Exercise requirements.
Return every line in the entries below where the word "door" shows up.

Records for this exercise.
********************
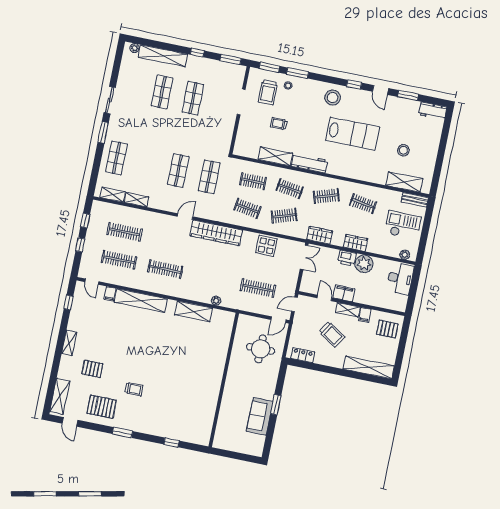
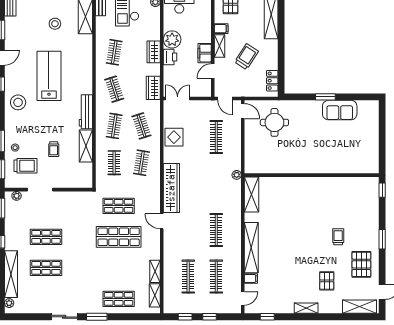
plant: (240, 77) -> (17, 196), added
shop shelf: (178, 170) -> (119, 237), width x1.43, depth x1.36
wall: (224, 380) -> (312, 175), moved

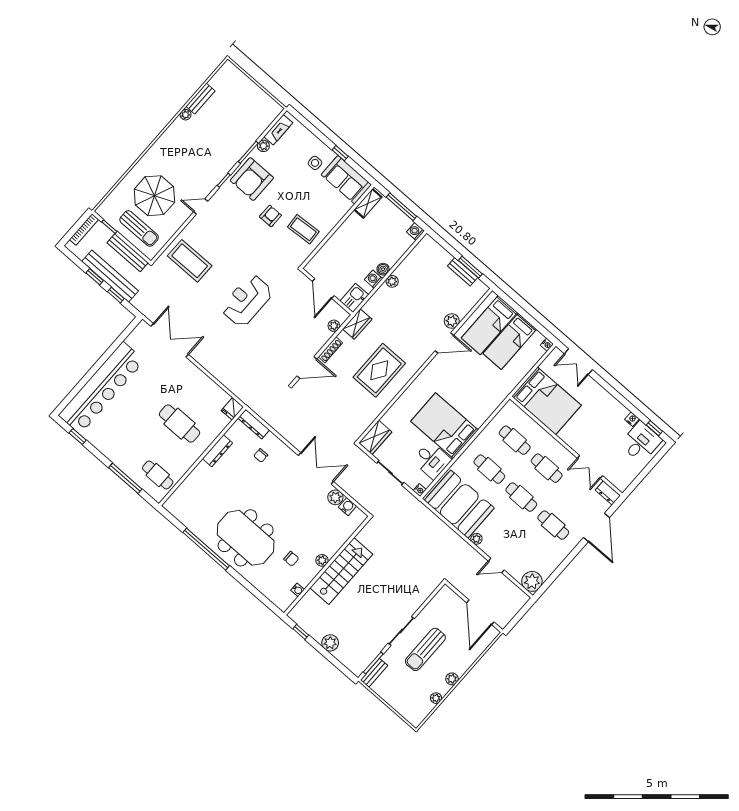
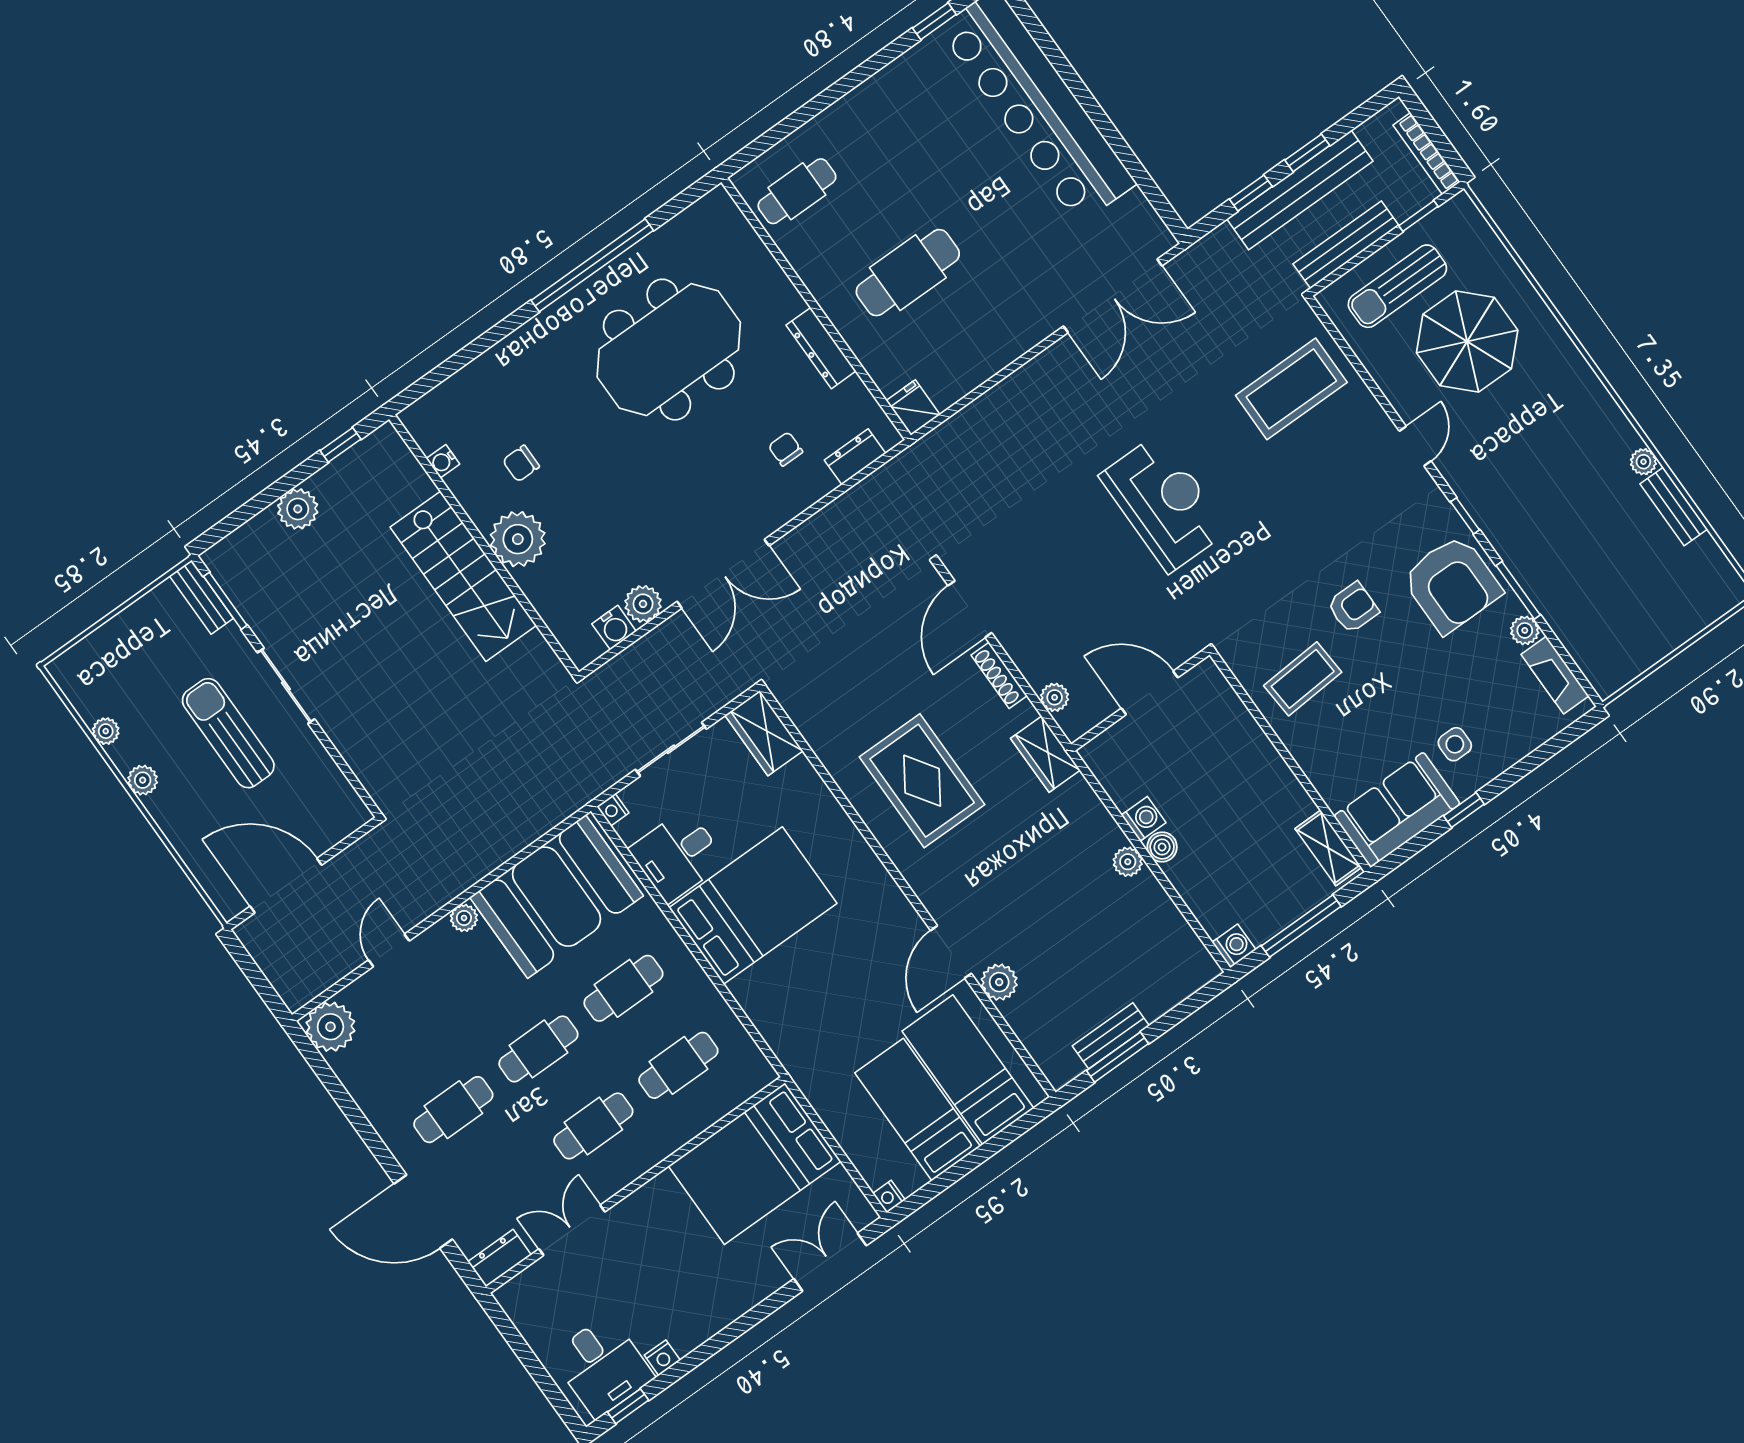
armchair: (252, 179) -> (1452, 584), turned 180
armchair: (270, 216) -> (1353, 608), turned -90
kitchen sink: (354, 298) -> (1110, 762), removed
dresser: (254, 424) -> (855, 457), width x0.70
window: (125, 478) -> (807, 112), removed
meeting table: (246, 538) -> (669, 350), moved
plant: (322, 560) -> (518, 539), width x1.87, depth x1.87

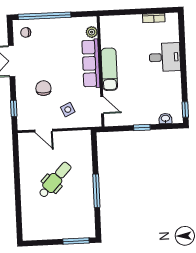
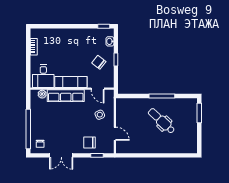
desk: (165, 57) -> (43, 76), moved, turned 180
chair: (43, 88) -> (89, 142), moved
door: (102, 105) -> (98, 89), swing flipped
chair: (137, 105) -> (99, 62), added
door: (44, 131) -> (115, 134), hinge flipped
dental chair: (55, 180) -> (161, 121), moved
********************
Exercise response.
door: (102, 105) -> (98, 89), swing flipped
door: (44, 131) -> (115, 134), hinge flipped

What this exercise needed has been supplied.